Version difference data
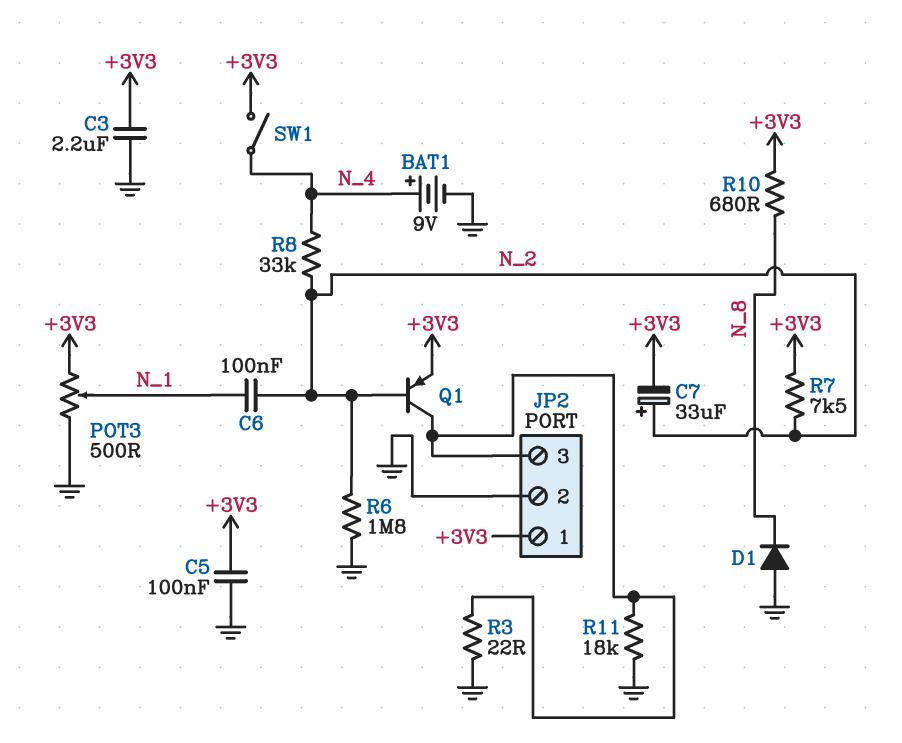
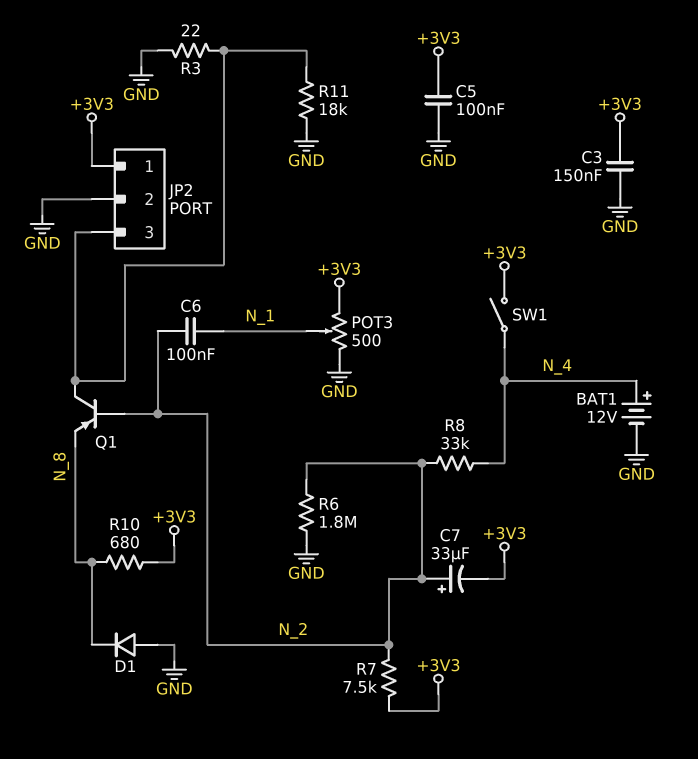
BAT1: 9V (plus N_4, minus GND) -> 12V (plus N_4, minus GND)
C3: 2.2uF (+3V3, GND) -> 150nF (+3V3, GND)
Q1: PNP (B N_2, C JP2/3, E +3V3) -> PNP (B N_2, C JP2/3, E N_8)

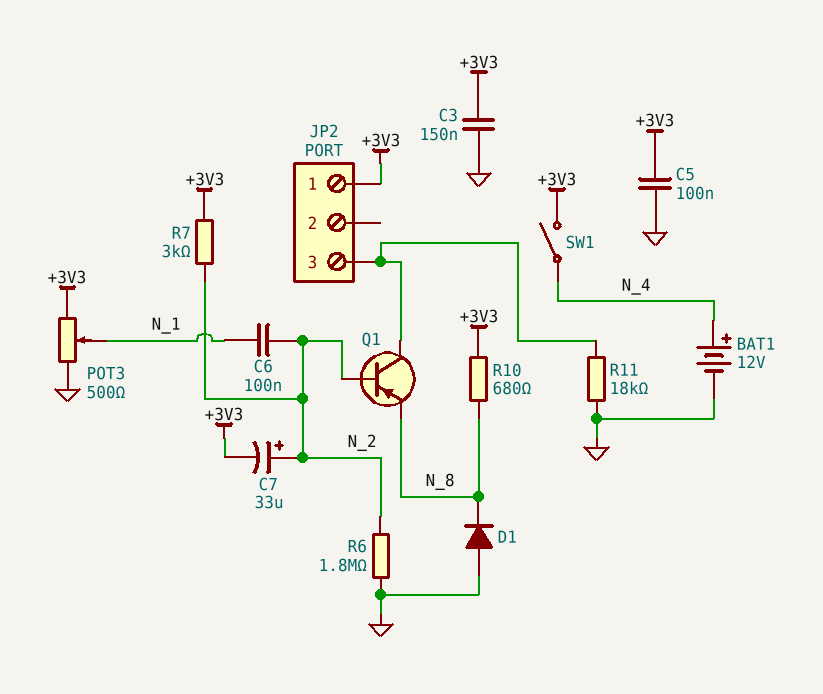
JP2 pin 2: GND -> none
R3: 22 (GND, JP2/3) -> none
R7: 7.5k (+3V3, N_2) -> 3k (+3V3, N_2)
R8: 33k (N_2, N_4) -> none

▶ _Task requirements_
Could you copy the data above exactly, leaving the pictures out?

▶ _Output for this exercise_
BAT1: 9V (plus N_4, minus GND) -> 12V (plus N_4, minus GND)
C3: 2.2uF (+3V3, GND) -> 150nF (+3V3, GND)
Q1: PNP (B N_2, C JP2/3, E +3V3) -> PNP (B N_2, C JP2/3, E N_8)

JP2 pin 2: GND -> none
R3: 22 (GND, JP2/3) -> none
R7: 7.5k (+3V3, N_2) -> 3k (+3V3, N_2)
R8: 33k (N_2, N_4) -> none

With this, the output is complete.